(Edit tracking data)
* * *

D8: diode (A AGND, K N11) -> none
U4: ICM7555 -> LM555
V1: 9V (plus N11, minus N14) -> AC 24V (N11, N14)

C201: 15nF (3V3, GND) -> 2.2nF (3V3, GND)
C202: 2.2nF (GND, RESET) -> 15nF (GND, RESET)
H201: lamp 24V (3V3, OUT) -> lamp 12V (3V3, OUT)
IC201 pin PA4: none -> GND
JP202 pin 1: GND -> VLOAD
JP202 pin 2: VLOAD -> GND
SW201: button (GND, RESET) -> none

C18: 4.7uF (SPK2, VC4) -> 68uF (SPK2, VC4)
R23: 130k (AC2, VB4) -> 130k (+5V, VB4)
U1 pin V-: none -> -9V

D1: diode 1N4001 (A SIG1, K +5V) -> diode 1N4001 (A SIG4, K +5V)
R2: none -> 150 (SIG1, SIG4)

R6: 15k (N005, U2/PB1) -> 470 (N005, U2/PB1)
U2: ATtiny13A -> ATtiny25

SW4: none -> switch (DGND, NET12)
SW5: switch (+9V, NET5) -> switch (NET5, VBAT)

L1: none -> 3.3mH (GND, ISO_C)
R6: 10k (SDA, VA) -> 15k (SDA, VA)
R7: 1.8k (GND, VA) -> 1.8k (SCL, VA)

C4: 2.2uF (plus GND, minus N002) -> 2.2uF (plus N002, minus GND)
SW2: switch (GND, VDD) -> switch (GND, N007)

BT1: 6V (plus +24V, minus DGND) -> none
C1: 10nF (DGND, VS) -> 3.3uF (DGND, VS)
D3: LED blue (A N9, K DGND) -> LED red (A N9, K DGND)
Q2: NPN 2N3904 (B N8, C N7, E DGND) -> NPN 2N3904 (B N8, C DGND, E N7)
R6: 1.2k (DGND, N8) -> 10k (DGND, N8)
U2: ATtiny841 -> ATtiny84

* * *

## What is expected
Using the records above, copy every line that has the word "diode" in it.

## Response to the exercise
D8: diode (A AGND, K N11) -> none
D1: diode 1N4001 (A SIG1, K +5V) -> diode 1N4001 (A SIG4, K +5V)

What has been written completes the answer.